The following entries should be restated word for word, pictures excluded.

◇ ◇ ◇ ◇ ◇

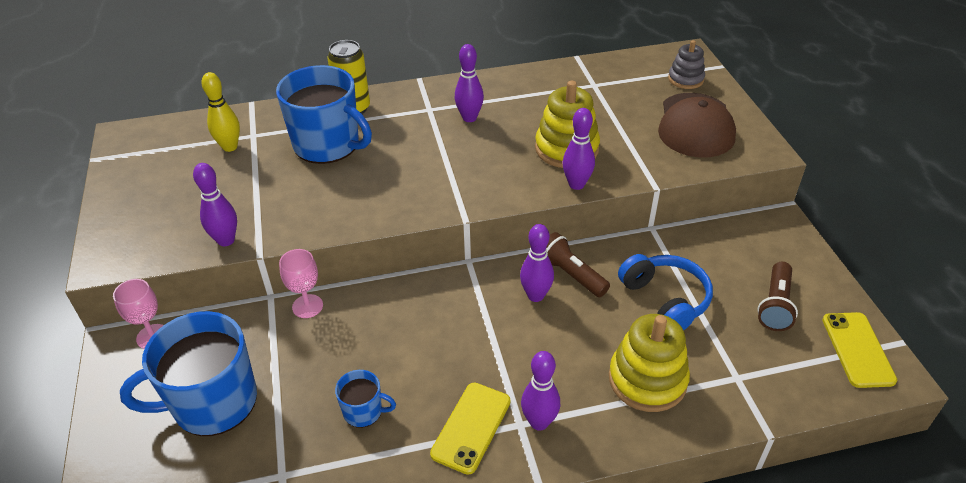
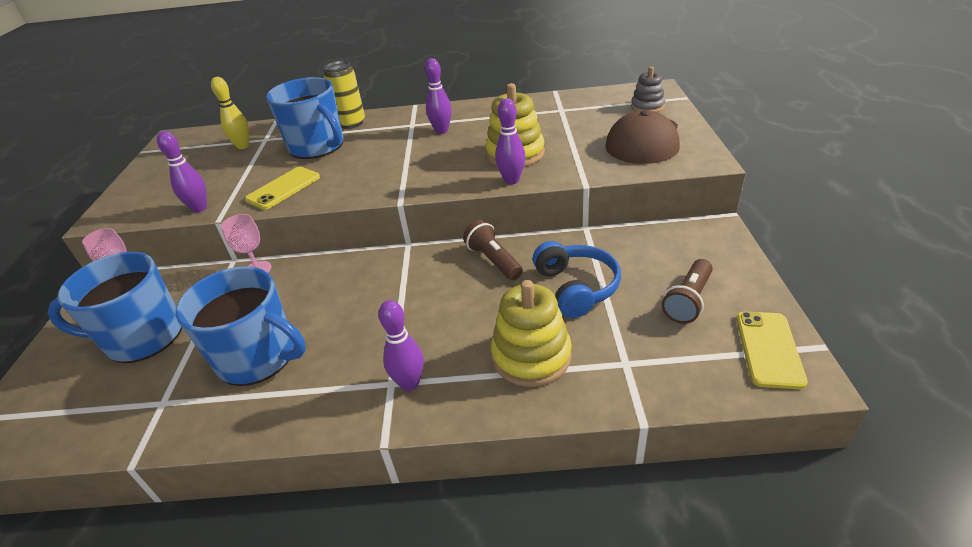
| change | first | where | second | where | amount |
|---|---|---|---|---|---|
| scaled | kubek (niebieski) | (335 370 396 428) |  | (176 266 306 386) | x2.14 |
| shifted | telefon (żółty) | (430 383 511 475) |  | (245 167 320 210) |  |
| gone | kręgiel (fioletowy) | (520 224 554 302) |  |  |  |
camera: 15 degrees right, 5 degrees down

◇ ◇ ◇ ◇ ◇

ANSWER:
| change | first | where | second | where | amount |
|---|---|---|---|---|---|
| scaled | kubek (niebieski) | (335 370 396 428) |  | (176 266 306 386) | x2.14 |
| shifted | telefon (żółty) | (430 383 511 475) |  | (245 167 320 210) |  |
| gone | kręgiel (fioletowy) | (520 224 554 302) |  |  |  |
camera: 15 degrees right, 5 degrees down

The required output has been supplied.